EXERCISE:
From the records below, set down exactly the lines starting with the line that contains "green rectangle: (174, 84)" and going on through the line that contains "brown circle: (163, 249) -> (145, 338), moved". Nothing else is wanted.

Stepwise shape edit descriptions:
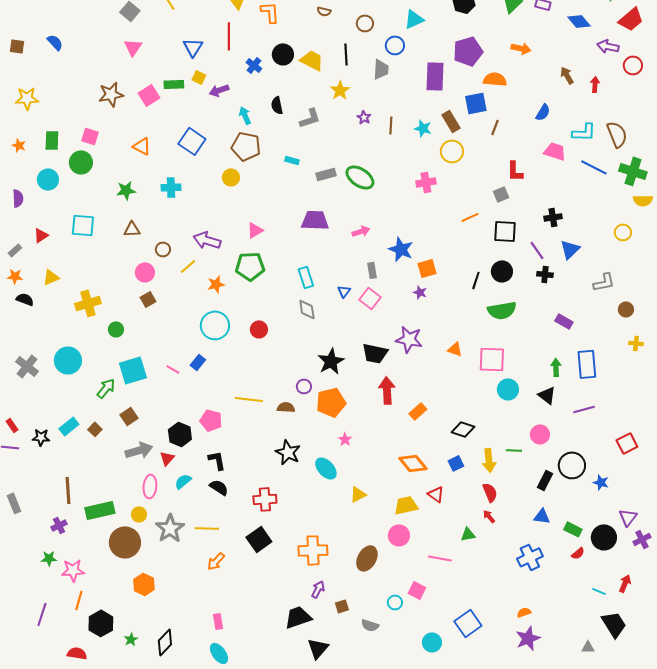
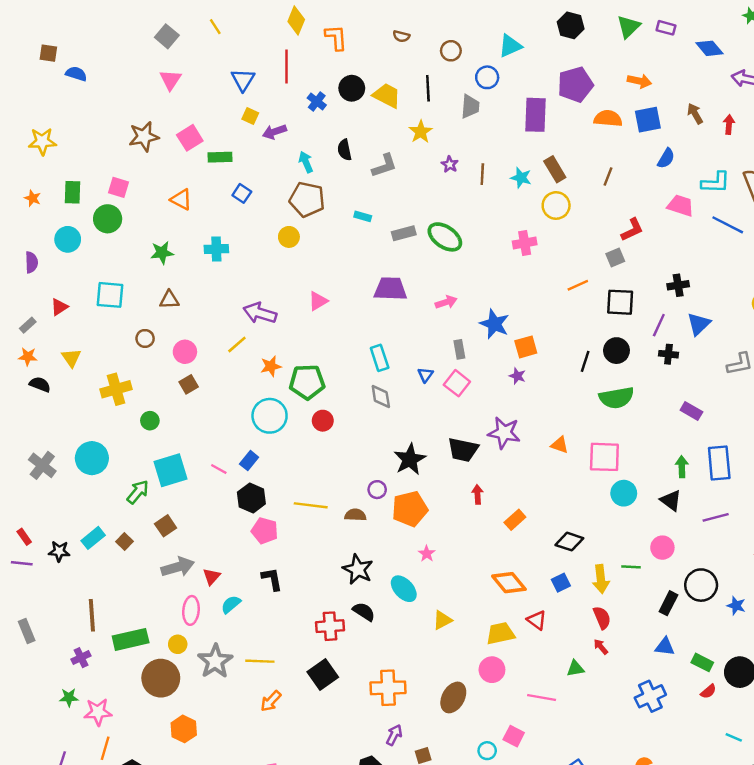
blue semicircle: (55, 42) -> (76, 74), turned -30
brown square: (17, 46) -> (48, 53), moved
green rectangle: (174, 84) -> (220, 157), moved
blue square: (476, 103) -> (648, 120), moved
blue square: (192, 141) -> (242, 193), size x0.6
red L-shape: (515, 171) -> (632, 230), turned -115
brown circle: (163, 249) -> (145, 338), moved
purple line: (537, 250) -> (659, 325), turned 60
green pentagon: (250, 266) -> (307, 382), moved
yellow triangle: (51, 277) -> (71, 358), turned -42
red arrow: (387, 390) -> (477, 494), size x0.6
black hexagon: (180, 434) -> (251, 498), moved
black semicircle: (219, 487) -> (364, 612), moved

THE COMPLETED TASK:
green rectangle: (174, 84) -> (220, 157), moved
blue square: (476, 103) -> (648, 120), moved
blue square: (192, 141) -> (242, 193), size x0.6
red L-shape: (515, 171) -> (632, 230), turned -115
brown circle: (163, 249) -> (145, 338), moved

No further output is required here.